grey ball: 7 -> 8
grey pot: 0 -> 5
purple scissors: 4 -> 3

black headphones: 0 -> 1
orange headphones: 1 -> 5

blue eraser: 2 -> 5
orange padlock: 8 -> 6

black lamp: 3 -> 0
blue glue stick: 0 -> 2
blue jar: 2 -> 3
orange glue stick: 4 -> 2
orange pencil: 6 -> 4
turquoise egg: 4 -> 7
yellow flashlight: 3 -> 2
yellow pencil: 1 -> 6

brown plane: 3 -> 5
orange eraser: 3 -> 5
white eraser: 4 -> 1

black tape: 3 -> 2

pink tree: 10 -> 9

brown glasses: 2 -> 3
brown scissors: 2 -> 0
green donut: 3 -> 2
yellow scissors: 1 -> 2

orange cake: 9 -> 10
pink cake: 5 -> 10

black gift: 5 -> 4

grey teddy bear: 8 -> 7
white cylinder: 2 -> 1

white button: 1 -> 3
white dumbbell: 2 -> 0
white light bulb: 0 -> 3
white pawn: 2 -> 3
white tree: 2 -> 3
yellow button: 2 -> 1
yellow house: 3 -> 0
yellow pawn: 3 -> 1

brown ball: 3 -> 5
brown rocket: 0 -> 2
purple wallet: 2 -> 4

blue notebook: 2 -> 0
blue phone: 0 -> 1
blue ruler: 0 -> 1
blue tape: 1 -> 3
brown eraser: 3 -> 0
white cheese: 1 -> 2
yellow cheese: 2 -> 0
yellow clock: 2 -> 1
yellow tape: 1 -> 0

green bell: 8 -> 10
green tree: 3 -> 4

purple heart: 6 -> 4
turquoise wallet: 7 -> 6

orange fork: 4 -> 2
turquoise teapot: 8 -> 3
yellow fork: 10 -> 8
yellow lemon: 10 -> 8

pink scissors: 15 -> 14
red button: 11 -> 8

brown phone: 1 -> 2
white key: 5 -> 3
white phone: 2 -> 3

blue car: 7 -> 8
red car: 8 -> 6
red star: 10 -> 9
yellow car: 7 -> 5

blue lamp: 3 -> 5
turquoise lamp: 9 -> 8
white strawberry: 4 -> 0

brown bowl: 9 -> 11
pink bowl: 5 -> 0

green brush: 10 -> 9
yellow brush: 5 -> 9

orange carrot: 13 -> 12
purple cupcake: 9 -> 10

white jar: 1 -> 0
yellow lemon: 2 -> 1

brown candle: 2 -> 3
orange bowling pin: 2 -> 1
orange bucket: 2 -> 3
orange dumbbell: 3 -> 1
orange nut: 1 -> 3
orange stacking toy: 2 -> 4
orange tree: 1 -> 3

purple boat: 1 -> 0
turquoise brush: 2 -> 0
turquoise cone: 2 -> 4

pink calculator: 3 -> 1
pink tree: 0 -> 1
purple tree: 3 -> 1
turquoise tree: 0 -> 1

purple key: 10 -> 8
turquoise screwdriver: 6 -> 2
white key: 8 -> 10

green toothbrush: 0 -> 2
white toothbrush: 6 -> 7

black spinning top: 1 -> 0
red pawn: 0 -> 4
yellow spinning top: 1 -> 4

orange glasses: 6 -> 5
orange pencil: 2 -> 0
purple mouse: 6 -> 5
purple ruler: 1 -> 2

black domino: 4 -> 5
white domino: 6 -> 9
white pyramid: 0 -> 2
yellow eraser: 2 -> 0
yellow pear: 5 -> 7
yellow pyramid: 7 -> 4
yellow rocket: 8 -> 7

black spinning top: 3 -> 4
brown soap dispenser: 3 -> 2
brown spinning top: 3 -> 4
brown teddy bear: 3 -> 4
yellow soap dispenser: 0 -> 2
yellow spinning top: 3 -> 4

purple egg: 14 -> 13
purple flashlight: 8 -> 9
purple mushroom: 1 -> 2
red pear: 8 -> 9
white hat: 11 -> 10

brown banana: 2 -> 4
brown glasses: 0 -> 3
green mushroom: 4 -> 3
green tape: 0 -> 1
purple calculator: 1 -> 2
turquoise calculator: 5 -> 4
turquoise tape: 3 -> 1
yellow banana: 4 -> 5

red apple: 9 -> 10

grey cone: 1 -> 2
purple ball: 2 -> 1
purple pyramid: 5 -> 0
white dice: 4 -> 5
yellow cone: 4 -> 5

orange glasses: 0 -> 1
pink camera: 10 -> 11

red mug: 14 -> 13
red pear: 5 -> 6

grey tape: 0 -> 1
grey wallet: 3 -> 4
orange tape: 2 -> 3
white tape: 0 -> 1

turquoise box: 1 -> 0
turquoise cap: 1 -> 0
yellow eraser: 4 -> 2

* [PROBLEM TO WORK ON]: Which lines in the records contain the word "pawn"? Copy each one.

* [OUTPUT FOR THIS EXERCISE]:
white pawn: 2 -> 3
yellow pawn: 3 -> 1
red pawn: 0 -> 4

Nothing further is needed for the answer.